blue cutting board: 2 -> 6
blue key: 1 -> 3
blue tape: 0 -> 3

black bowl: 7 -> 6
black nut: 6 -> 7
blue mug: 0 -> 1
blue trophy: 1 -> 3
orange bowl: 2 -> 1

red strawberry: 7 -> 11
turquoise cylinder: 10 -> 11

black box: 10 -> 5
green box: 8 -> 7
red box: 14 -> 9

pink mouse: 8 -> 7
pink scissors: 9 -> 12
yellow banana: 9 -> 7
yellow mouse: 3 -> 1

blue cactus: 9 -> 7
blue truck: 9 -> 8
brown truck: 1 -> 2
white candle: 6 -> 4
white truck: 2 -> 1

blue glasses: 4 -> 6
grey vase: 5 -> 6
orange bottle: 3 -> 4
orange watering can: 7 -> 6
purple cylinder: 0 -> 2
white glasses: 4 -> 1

→ **What is being asked**
Extract the complete listing verbatim.

→ **Solved problem**
blue cutting board: 2 -> 6
blue key: 1 -> 3
blue tape: 0 -> 3

black bowl: 7 -> 6
black nut: 6 -> 7
blue mug: 0 -> 1
blue trophy: 1 -> 3
orange bowl: 2 -> 1

red strawberry: 7 -> 11
turquoise cylinder: 10 -> 11

black box: 10 -> 5
green box: 8 -> 7
red box: 14 -> 9

pink mouse: 8 -> 7
pink scissors: 9 -> 12
yellow banana: 9 -> 7
yellow mouse: 3 -> 1

blue cactus: 9 -> 7
blue truck: 9 -> 8
brown truck: 1 -> 2
white candle: 6 -> 4
white truck: 2 -> 1

blue glasses: 4 -> 6
grey vase: 5 -> 6
orange bottle: 3 -> 4
orange watering can: 7 -> 6
purple cylinder: 0 -> 2
white glasses: 4 -> 1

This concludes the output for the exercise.